Task to carry out: Apart from the pictures, the listing is to be returned exactly.

Records for this exercise:
------------------------------------------------

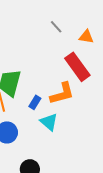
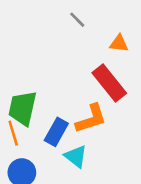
gray line: (56, 27) -> (77, 20), moved
blue rectangle: (35, 102) -> (56, 132), size x1.5

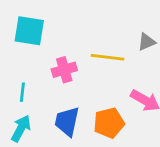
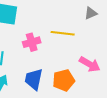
gray triangle: (147, 42) -> (91, 13), moved

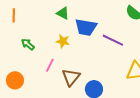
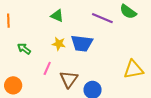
blue trapezoid: (86, 27) -> (82, 43), moved
purple line: (113, 40) -> (102, 18), moved

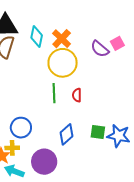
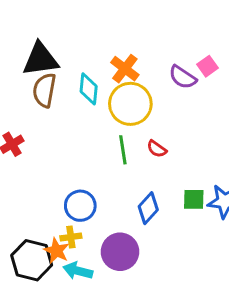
cyan diamond: (37, 37) -> (89, 89), moved
red semicircle: (77, 95) -> (157, 149), turned -48

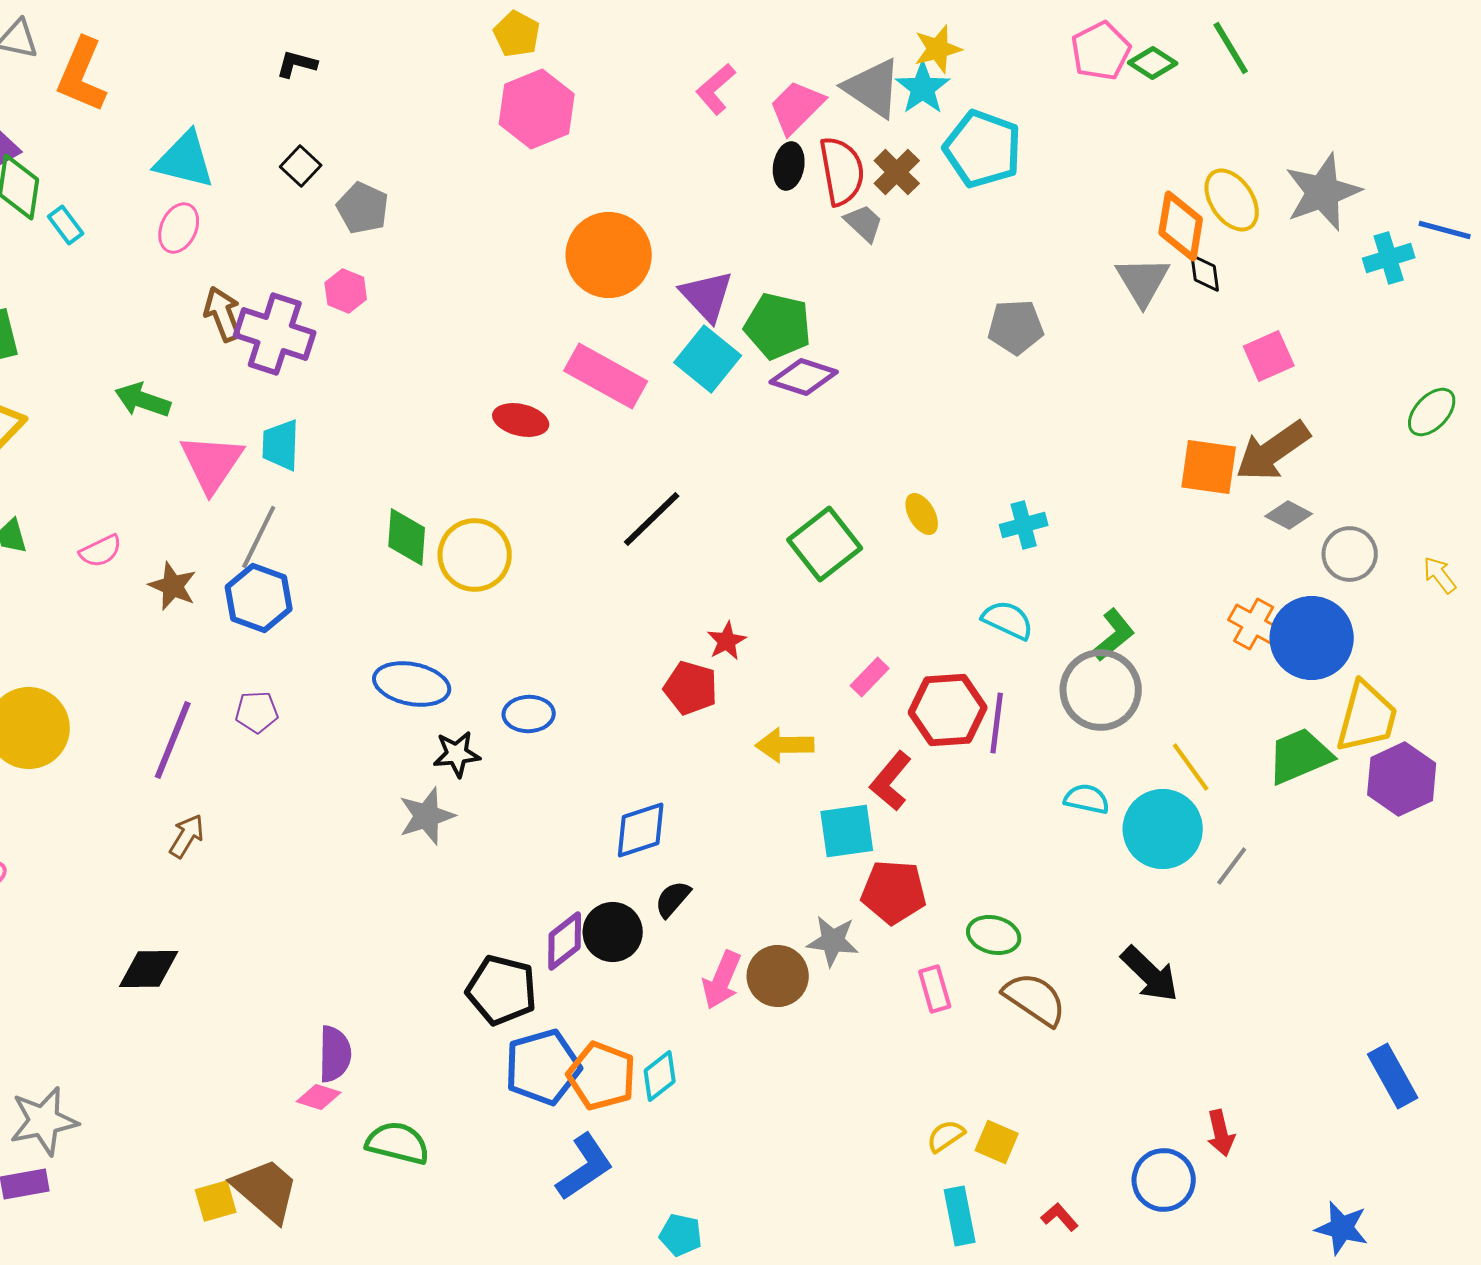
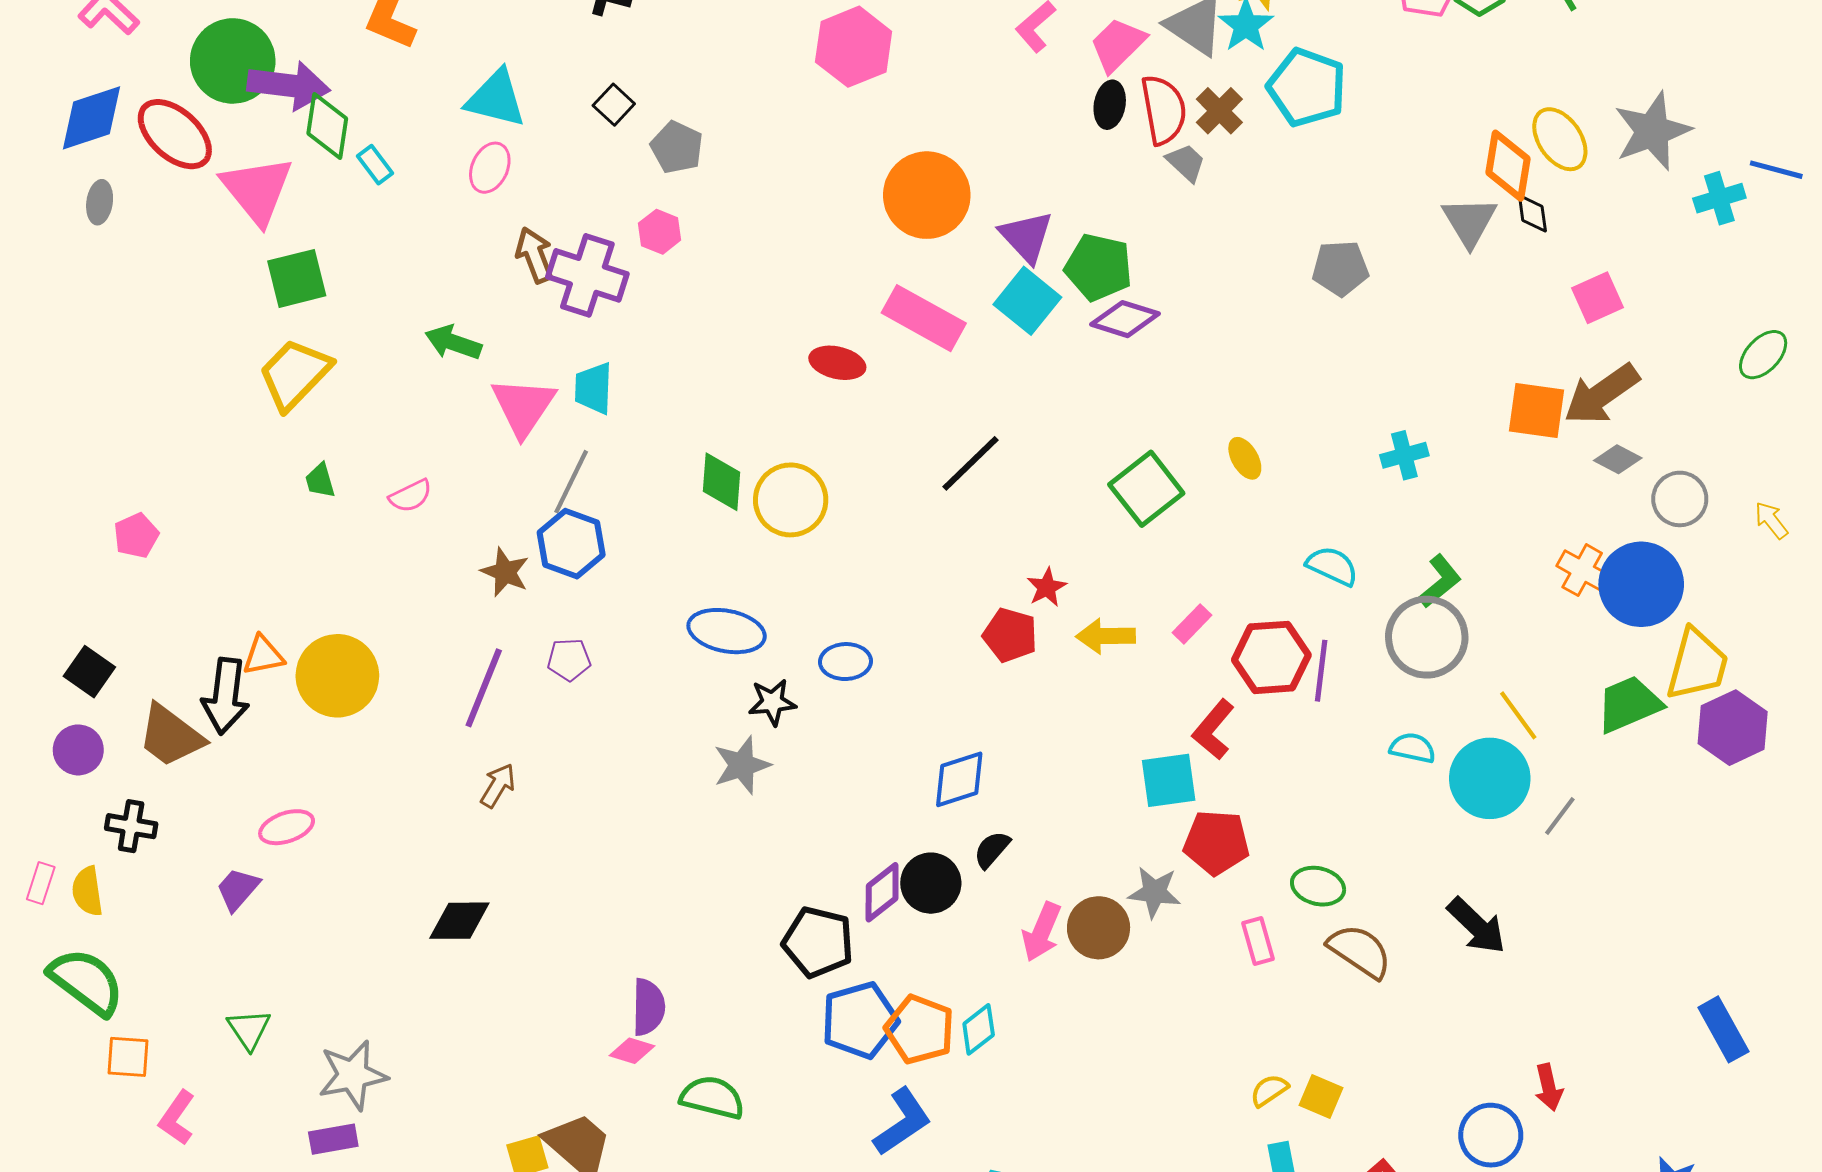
cyan cross: (1024, 525) -> (1404, 455), moved
brown star: (173, 586) -> (505, 572), moved
yellow arrow: (785, 745) -> (1106, 636), moved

------------------------------------------------

Reply:
gray line: (56, 27) -> (77, 20), moved
blue rectangle: (35, 102) -> (56, 132), size x1.5

gray triangle: (147, 42) -> (91, 13), moved

blue trapezoid: (86, 27) -> (82, 43), moved
purple line: (113, 40) -> (102, 18), moved

cyan diamond: (37, 37) -> (89, 89), moved
red semicircle: (77, 95) -> (157, 149), turned -48

cyan cross: (1024, 525) -> (1404, 455), moved
brown star: (173, 586) -> (505, 572), moved
yellow arrow: (785, 745) -> (1106, 636), moved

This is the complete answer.